**Data items**
..........

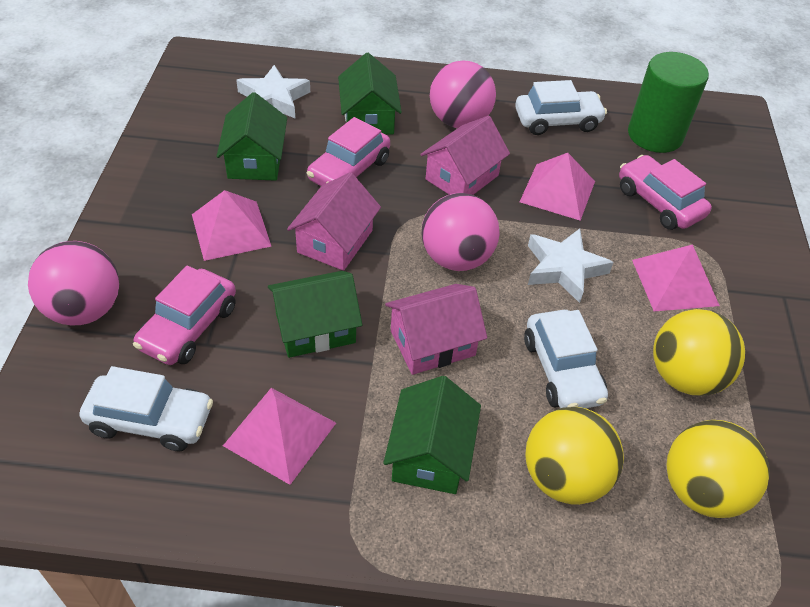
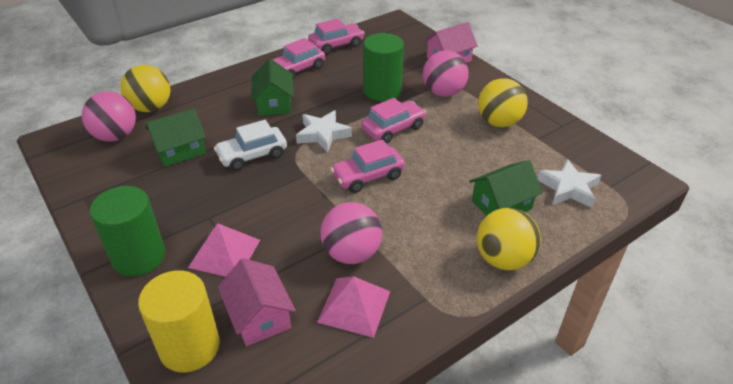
green cylinder: 1 -> 2
green house: 4 -> 3
pink car: 3 -> 4
pink house: 3 -> 2
pink pyramid: 4 -> 2
white car: 3 -> 1
yellow cylinder: 0 -> 1

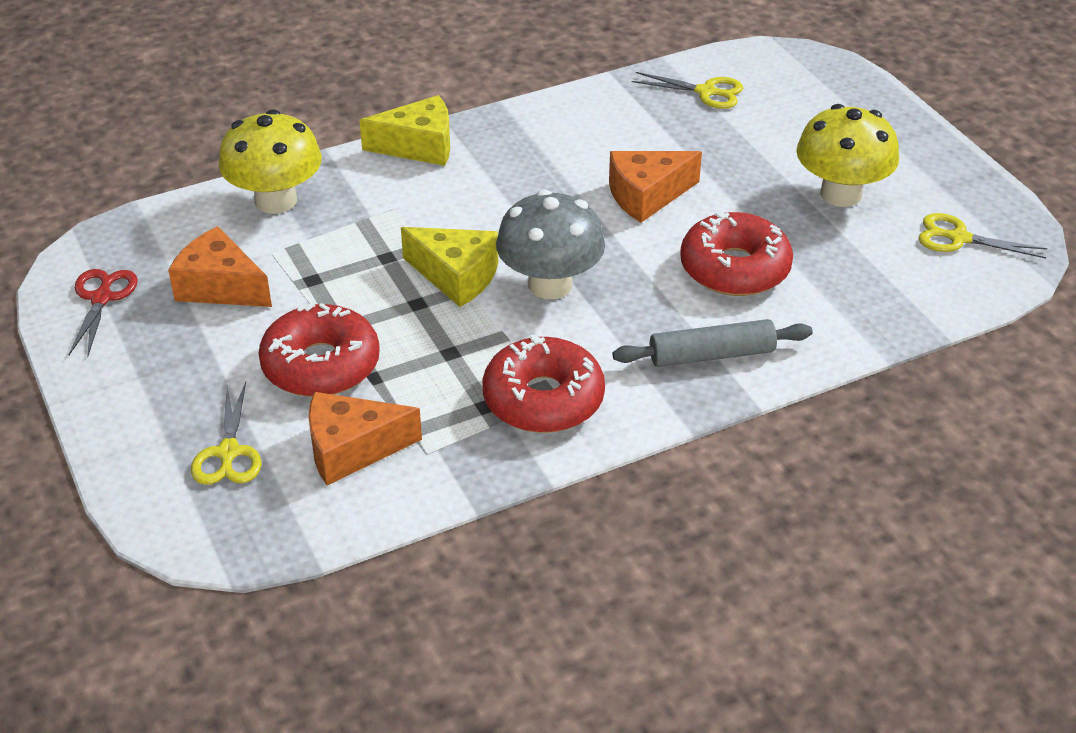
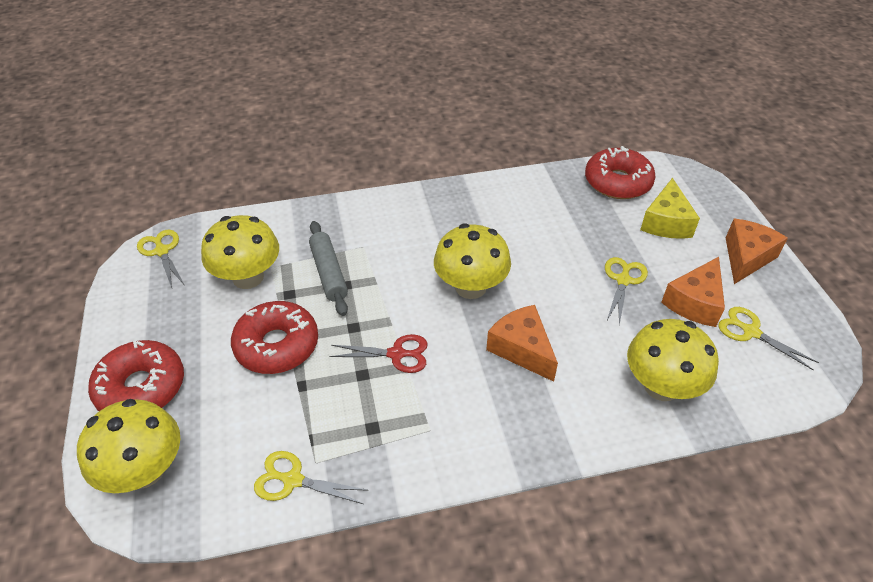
grey mushroom: 1 -> 0
yellow cheese: 2 -> 1
yellow mushroom: 2 -> 4
yellow scissors: 3 -> 4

..........

Here the job is to print all the entries above exactly, minus the images.

**Written answer**
green cylinder: 1 -> 2
green house: 4 -> 3
pink car: 3 -> 4
pink house: 3 -> 2
pink pyramid: 4 -> 2
white car: 3 -> 1
yellow cylinder: 0 -> 1

grey mushroom: 1 -> 0
yellow cheese: 2 -> 1
yellow mushroom: 2 -> 4
yellow scissors: 3 -> 4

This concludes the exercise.